> **PROBLEM REQUIREMENTS**: Below is a block of entries; repeat exactly the lines starting at the line that contains "first_place: [396, 464]" and ending at the line that contains "second_place: [155, 282]", both included.

##### EXTRACTED INFORMATION

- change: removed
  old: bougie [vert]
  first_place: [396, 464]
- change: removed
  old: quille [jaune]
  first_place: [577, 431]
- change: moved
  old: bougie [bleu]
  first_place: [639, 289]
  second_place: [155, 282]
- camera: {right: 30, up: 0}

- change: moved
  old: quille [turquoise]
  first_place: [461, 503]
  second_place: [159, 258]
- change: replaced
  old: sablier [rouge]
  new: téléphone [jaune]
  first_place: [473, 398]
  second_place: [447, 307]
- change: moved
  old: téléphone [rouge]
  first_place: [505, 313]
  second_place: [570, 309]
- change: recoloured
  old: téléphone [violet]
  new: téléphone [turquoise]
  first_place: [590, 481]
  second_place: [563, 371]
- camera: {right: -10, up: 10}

##########
##### EXTRACTED INFORMATION

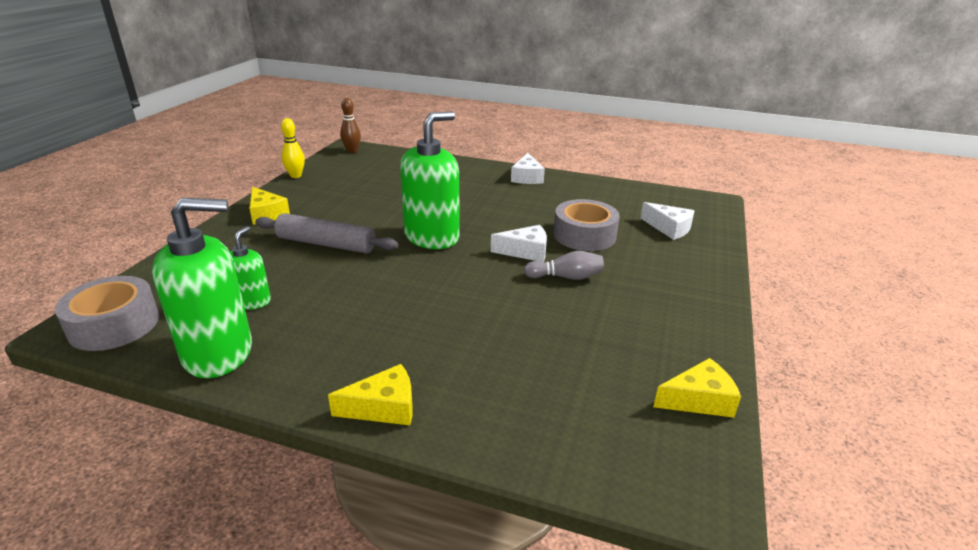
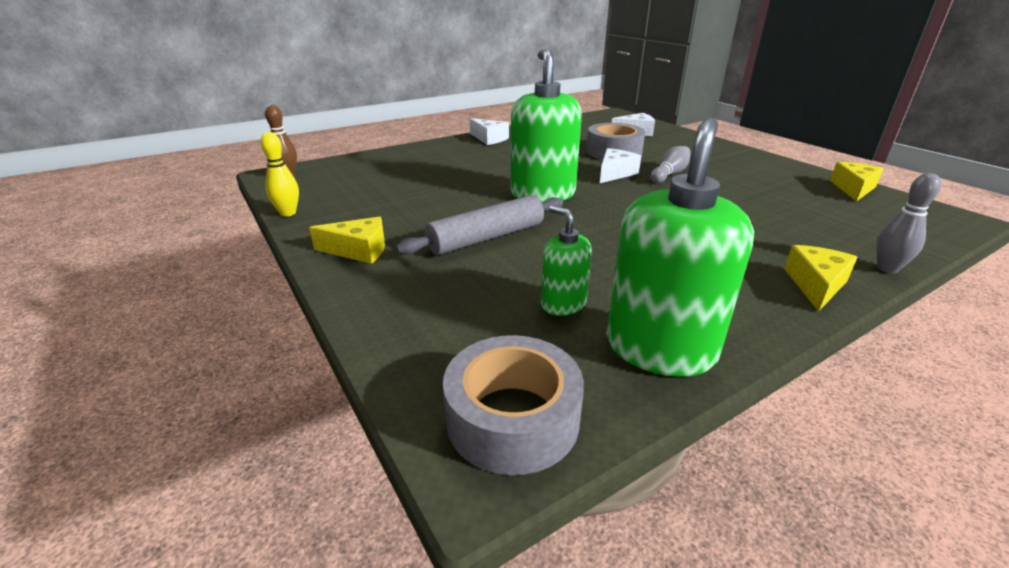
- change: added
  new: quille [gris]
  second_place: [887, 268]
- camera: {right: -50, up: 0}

##########

> **TASK SOLUTION**:
  first_place: [396, 464]
- change: removed
  old: quille [jaune]
  first_place: [577, 431]
- change: moved
  old: bougie [bleu]
  first_place: [639, 289]
  second_place: [155, 282]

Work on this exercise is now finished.